- **EXERCISE DIRECTIONS**:
The records below are to be set down again exactly, with the pictures left out.
======== MATERIAL PROVIDED ========
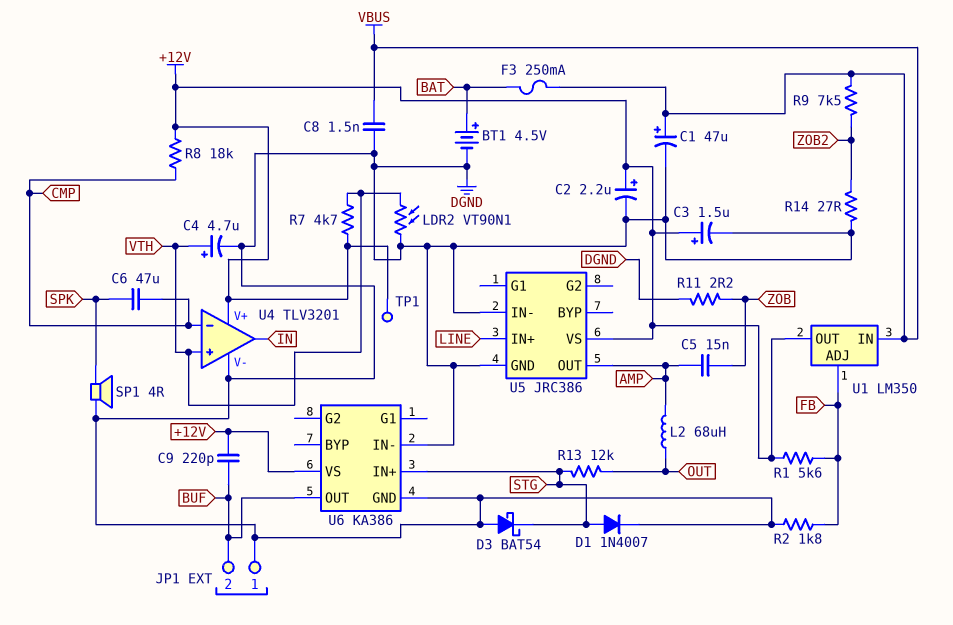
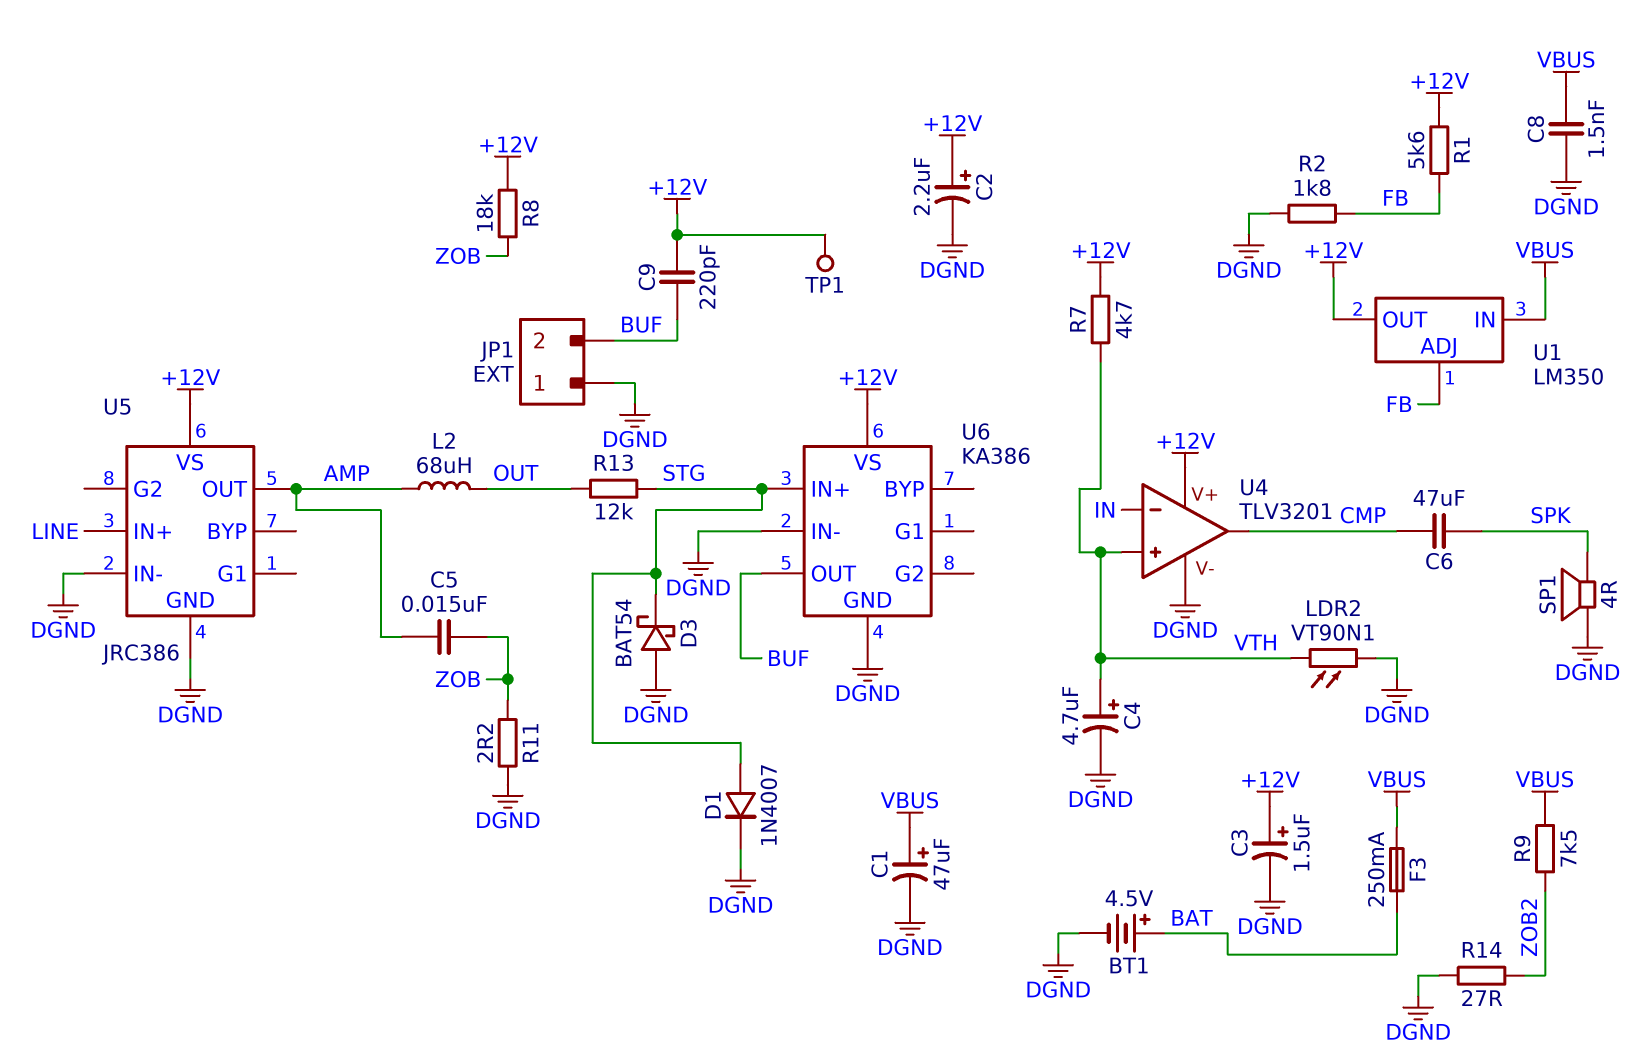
R8: 18k (+12V, CMP) -> 18k (+12V, ZOB)
U4 pin in-: CMP -> IN
U4 pin out: IN -> CMP

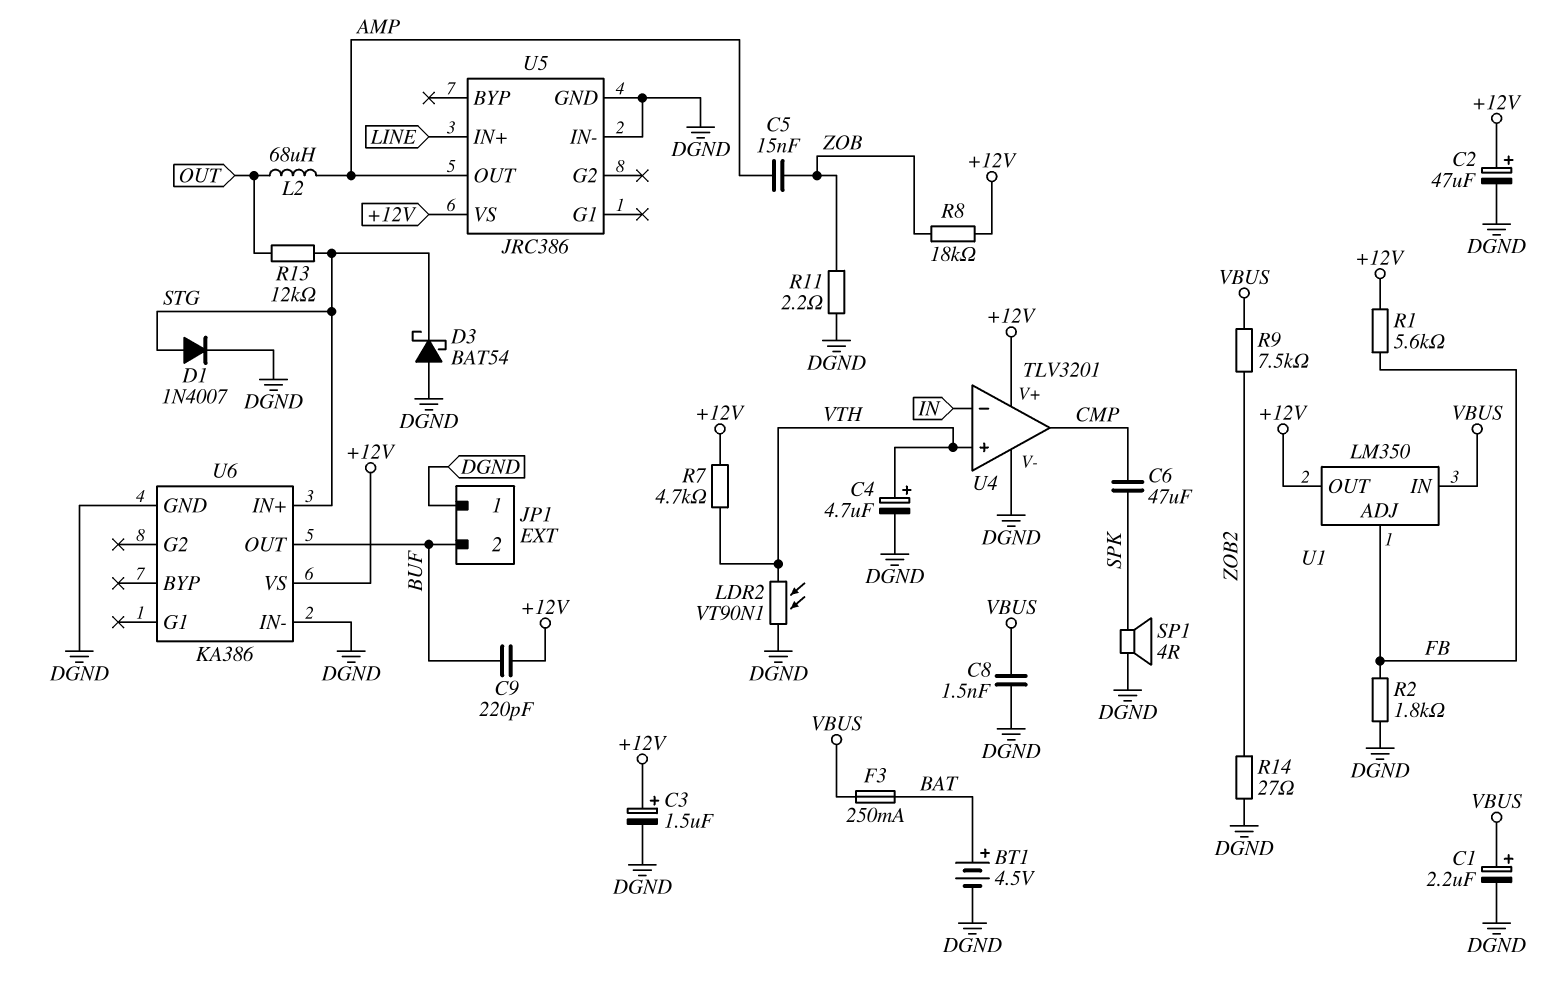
C1: 47uF (plus VBUS, minus DGND) -> 2.2uF (plus VBUS, minus DGND)
C2: 2.2uF (plus +12V, minus DGND) -> 47uF (plus +12V, minus DGND)
TP1: test point (+12V) -> none

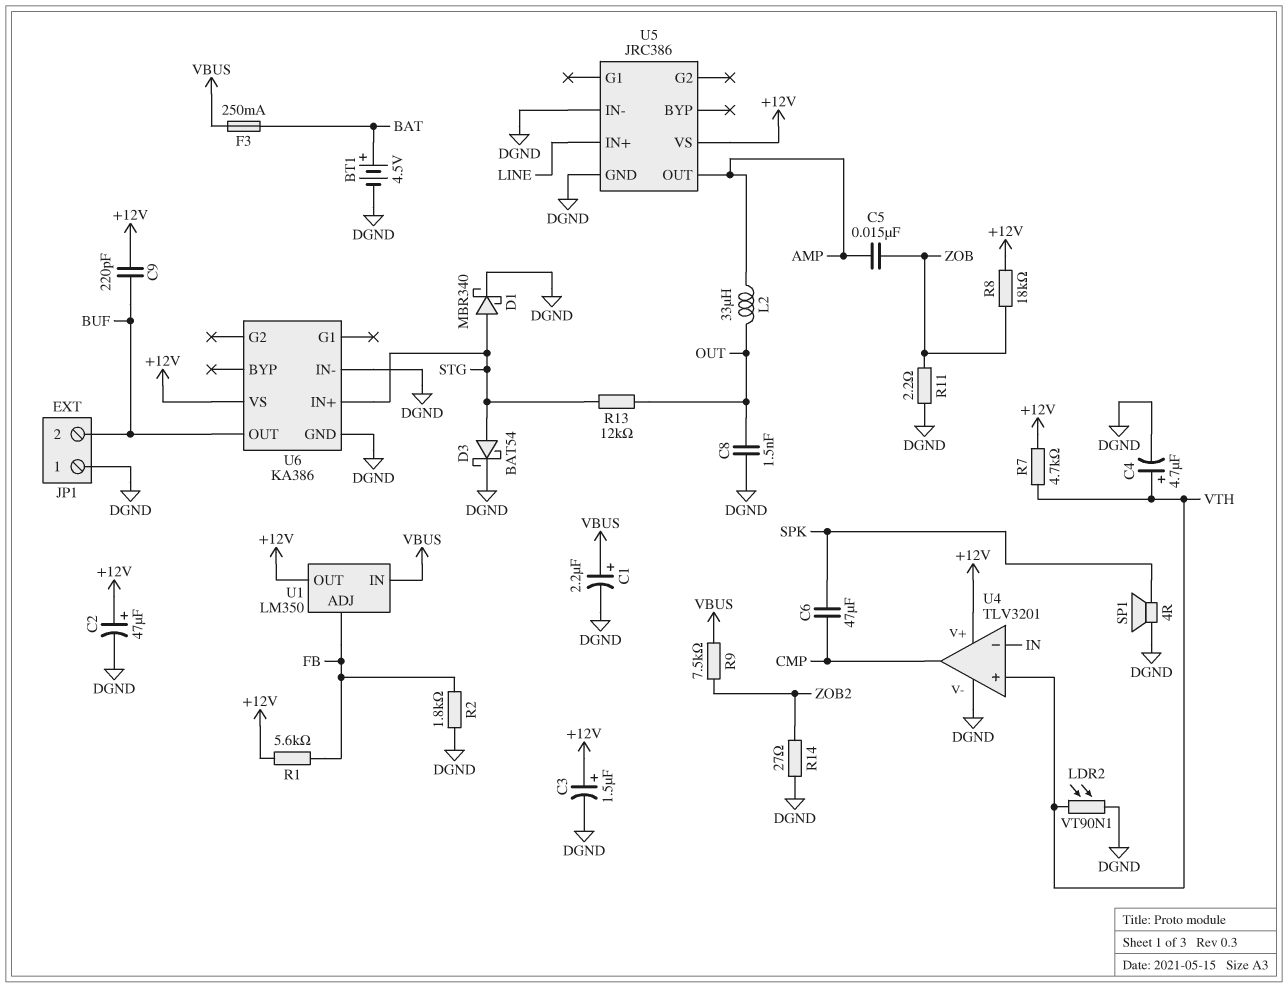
C8: 1.5nF (DGND, VBUS) -> 1.5nF (DGND, OUT)
D1: diode 1N4007 (A STG, K DGND) -> schottky MBR340 (A STG, K DGND)
D3: schottky BAT54 (A DGND, K STG) -> schottky BAT54 (A STG, K DGND)
L2: 68uH (AMP, OUT) -> 33uH (AMP, OUT)

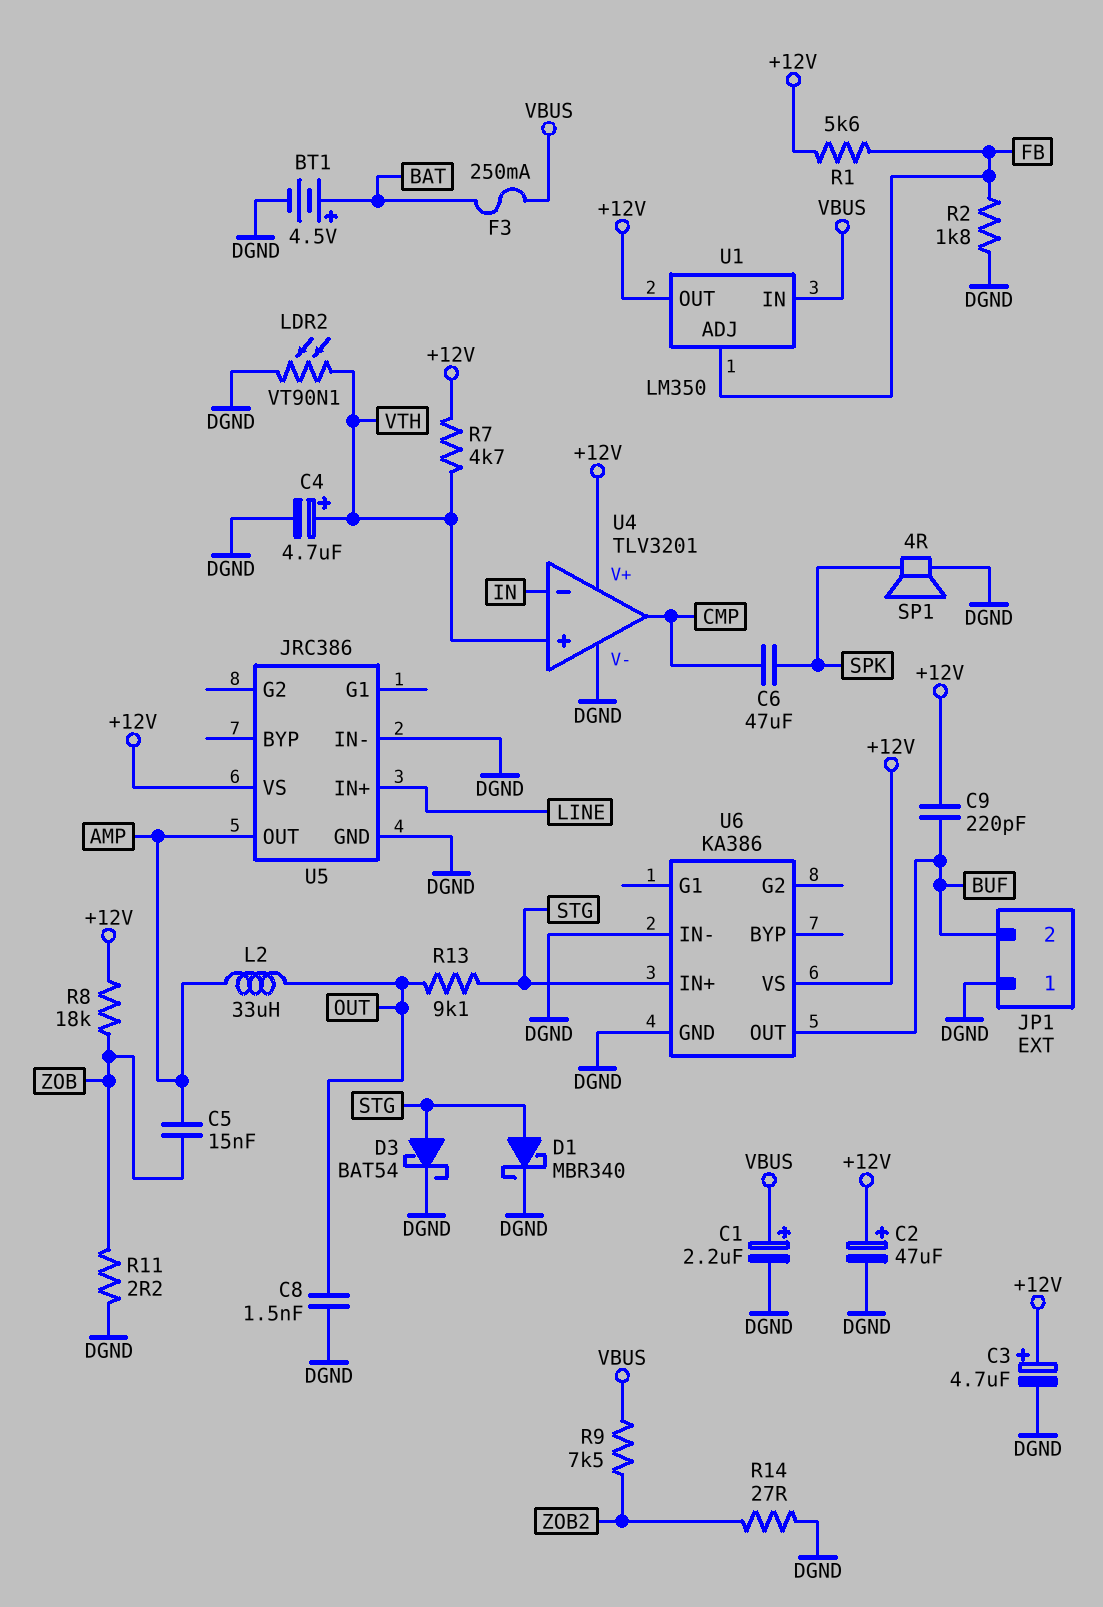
C3: 1.5uF (plus +12V, minus DGND) -> 4.7uF (plus +12V, minus DGND)
R13: 12k (OUT, STG) -> 9.1k (OUT, STG)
========
- **REPLY**:
R8: 18k (+12V, CMP) -> 18k (+12V, ZOB)
U4 pin in-: CMP -> IN
U4 pin out: IN -> CMP

C1: 47uF (plus VBUS, minus DGND) -> 2.2uF (plus VBUS, minus DGND)
C2: 2.2uF (plus +12V, minus DGND) -> 47uF (plus +12V, minus DGND)
TP1: test point (+12V) -> none

C8: 1.5nF (DGND, VBUS) -> 1.5nF (DGND, OUT)
D1: diode 1N4007 (A STG, K DGND) -> schottky MBR340 (A STG, K DGND)
D3: schottky BAT54 (A DGND, K STG) -> schottky BAT54 (A STG, K DGND)
L2: 68uH (AMP, OUT) -> 33uH (AMP, OUT)

C3: 1.5uF (plus +12V, minus DGND) -> 4.7uF (plus +12V, minus DGND)
R13: 12k (OUT, STG) -> 9.1k (OUT, STG)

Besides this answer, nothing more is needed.